WHAT THIS TASK INVOLVES:
Every record must be copied exactly, from first line to last.

MATERIAL PROVIDED:
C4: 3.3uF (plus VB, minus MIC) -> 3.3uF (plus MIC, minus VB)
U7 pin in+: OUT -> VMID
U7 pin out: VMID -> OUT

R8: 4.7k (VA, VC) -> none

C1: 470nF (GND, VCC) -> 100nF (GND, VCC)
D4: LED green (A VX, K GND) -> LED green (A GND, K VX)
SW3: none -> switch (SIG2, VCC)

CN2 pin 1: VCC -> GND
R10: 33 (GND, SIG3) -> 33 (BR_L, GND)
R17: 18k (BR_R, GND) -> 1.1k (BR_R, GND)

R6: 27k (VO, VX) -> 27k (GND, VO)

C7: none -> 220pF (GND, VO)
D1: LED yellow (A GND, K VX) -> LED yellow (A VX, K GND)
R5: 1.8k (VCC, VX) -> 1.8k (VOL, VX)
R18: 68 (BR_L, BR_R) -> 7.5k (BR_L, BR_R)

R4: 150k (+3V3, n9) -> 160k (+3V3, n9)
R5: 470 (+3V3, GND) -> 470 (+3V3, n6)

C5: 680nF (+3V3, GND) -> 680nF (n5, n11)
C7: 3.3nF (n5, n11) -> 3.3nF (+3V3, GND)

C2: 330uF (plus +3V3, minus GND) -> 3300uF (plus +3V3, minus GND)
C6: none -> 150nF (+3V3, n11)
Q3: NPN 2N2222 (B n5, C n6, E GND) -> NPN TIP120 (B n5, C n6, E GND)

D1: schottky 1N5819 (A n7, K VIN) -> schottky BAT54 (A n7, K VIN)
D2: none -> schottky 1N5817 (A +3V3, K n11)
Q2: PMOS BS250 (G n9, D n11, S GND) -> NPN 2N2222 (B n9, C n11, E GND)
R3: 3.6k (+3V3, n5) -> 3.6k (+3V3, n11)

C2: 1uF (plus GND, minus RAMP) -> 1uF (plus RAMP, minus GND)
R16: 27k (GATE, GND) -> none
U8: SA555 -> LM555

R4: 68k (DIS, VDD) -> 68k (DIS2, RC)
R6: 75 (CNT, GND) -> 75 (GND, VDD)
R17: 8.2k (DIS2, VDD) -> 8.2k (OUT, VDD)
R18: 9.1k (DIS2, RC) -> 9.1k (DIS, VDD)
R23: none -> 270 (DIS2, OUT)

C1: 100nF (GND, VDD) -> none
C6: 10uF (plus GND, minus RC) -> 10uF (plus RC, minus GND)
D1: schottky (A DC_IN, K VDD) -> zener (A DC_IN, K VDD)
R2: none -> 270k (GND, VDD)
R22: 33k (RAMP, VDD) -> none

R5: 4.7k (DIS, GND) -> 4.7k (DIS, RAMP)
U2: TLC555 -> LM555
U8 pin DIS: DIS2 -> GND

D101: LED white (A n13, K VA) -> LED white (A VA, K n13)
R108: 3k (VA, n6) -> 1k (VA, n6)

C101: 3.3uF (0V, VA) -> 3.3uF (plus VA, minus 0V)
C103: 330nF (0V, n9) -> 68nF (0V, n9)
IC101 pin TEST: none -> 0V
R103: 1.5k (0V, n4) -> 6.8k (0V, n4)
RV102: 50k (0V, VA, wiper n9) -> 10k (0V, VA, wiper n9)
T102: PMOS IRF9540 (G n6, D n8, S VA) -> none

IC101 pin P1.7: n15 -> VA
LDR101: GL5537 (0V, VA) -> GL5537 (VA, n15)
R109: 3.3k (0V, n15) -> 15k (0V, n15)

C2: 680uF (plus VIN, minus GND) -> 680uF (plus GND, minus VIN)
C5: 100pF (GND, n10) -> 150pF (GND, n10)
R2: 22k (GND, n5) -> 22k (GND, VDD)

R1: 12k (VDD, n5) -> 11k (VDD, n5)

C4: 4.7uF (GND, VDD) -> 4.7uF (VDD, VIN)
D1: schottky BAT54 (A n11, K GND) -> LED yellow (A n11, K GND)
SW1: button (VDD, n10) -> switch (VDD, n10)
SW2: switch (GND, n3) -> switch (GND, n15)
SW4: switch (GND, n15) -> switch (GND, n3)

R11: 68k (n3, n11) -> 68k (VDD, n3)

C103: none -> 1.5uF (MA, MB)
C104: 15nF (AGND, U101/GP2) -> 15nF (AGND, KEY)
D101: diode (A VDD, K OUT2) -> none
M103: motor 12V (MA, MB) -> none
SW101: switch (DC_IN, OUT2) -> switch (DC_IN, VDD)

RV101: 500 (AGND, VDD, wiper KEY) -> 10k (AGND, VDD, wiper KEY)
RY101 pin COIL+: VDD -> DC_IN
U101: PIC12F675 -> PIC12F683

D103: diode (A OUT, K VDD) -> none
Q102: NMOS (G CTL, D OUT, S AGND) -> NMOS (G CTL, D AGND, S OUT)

ANSWER BOX:
C4: 3.3uF (plus VB, minus MIC) -> 3.3uF (plus MIC, minus VB)
U7 pin in+: OUT -> VMID
U7 pin out: VMID -> OUT

R8: 4.7k (VA, VC) -> none

C1: 470nF (GND, VCC) -> 100nF (GND, VCC)
D4: LED green (A VX, K GND) -> LED green (A GND, K VX)
SW3: none -> switch (SIG2, VCC)

CN2 pin 1: VCC -> GND
R10: 33 (GND, SIG3) -> 33 (BR_L, GND)
R17: 18k (BR_R, GND) -> 1.1k (BR_R, GND)

R6: 27k (VO, VX) -> 27k (GND, VO)

C7: none -> 220pF (GND, VO)
D1: LED yellow (A GND, K VX) -> LED yellow (A VX, K GND)
R5: 1.8k (VCC, VX) -> 1.8k (VOL, VX)
R18: 68 (BR_L, BR_R) -> 7.5k (BR_L, BR_R)

R4: 150k (+3V3, n9) -> 160k (+3V3, n9)
R5: 470 (+3V3, GND) -> 470 (+3V3, n6)

C5: 680nF (+3V3, GND) -> 680nF (n5, n11)
C7: 3.3nF (n5, n11) -> 3.3nF (+3V3, GND)

C2: 330uF (plus +3V3, minus GND) -> 3300uF (plus +3V3, minus GND)
C6: none -> 150nF (+3V3, n11)
Q3: NPN 2N2222 (B n5, C n6, E GND) -> NPN TIP120 (B n5, C n6, E GND)

D1: schottky 1N5819 (A n7, K VIN) -> schottky BAT54 (A n7, K VIN)
D2: none -> schottky 1N5817 (A +3V3, K n11)
Q2: PMOS BS250 (G n9, D n11, S GND) -> NPN 2N2222 (B n9, C n11, E GND)
R3: 3.6k (+3V3, n5) -> 3.6k (+3V3, n11)

C2: 1uF (plus GND, minus RAMP) -> 1uF (plus RAMP, minus GND)
R16: 27k (GATE, GND) -> none
U8: SA555 -> LM555

R4: 68k (DIS, VDD) -> 68k (DIS2, RC)
R6: 75 (CNT, GND) -> 75 (GND, VDD)
R17: 8.2k (DIS2, VDD) -> 8.2k (OUT, VDD)
R18: 9.1k (DIS2, RC) -> 9.1k (DIS, VDD)
R23: none -> 270 (DIS2, OUT)

C1: 100nF (GND, VDD) -> none
C6: 10uF (plus GND, minus RC) -> 10uF (plus RC, minus GND)
D1: schottky (A DC_IN, K VDD) -> zener (A DC_IN, K VDD)
R2: none -> 270k (GND, VDD)
R22: 33k (RAMP, VDD) -> none

R5: 4.7k (DIS, GND) -> 4.7k (DIS, RAMP)
U2: TLC555 -> LM555
U8 pin DIS: DIS2 -> GND

D101: LED white (A n13, K VA) -> LED white (A VA, K n13)
R108: 3k (VA, n6) -> 1k (VA, n6)

C101: 3.3uF (0V, VA) -> 3.3uF (plus VA, minus 0V)
C103: 330nF (0V, n9) -> 68nF (0V, n9)
IC101 pin TEST: none -> 0V
R103: 1.5k (0V, n4) -> 6.8k (0V, n4)
RV102: 50k (0V, VA, wiper n9) -> 10k (0V, VA, wiper n9)
T102: PMOS IRF9540 (G n6, D n8, S VA) -> none

IC101 pin P1.7: n15 -> VA
LDR101: GL5537 (0V, VA) -> GL5537 (VA, n15)
R109: 3.3k (0V, n15) -> 15k (0V, n15)

C2: 680uF (plus VIN, minus GND) -> 680uF (plus GND, minus VIN)
C5: 100pF (GND, n10) -> 150pF (GND, n10)
R2: 22k (GND, n5) -> 22k (GND, VDD)

R1: 12k (VDD, n5) -> 11k (VDD, n5)

C4: 4.7uF (GND, VDD) -> 4.7uF (VDD, VIN)
D1: schottky BAT54 (A n11, K GND) -> LED yellow (A n11, K GND)
SW1: button (VDD, n10) -> switch (VDD, n10)
SW2: switch (GND, n3) -> switch (GND, n15)
SW4: switch (GND, n15) -> switch (GND, n3)

R11: 68k (n3, n11) -> 68k (VDD, n3)

C103: none -> 1.5uF (MA, MB)
C104: 15nF (AGND, U101/GP2) -> 15nF (AGND, KEY)
D101: diode (A VDD, K OUT2) -> none
M103: motor 12V (MA, MB) -> none
SW101: switch (DC_IN, OUT2) -> switch (DC_IN, VDD)

RV101: 500 (AGND, VDD, wiper KEY) -> 10k (AGND, VDD, wiper KEY)
RY101 pin COIL+: VDD -> DC_IN
U101: PIC12F675 -> PIC12F683

D103: diode (A OUT, K VDD) -> none
Q102: NMOS (G CTL, D OUT, S AGND) -> NMOS (G CTL, D AGND, S OUT)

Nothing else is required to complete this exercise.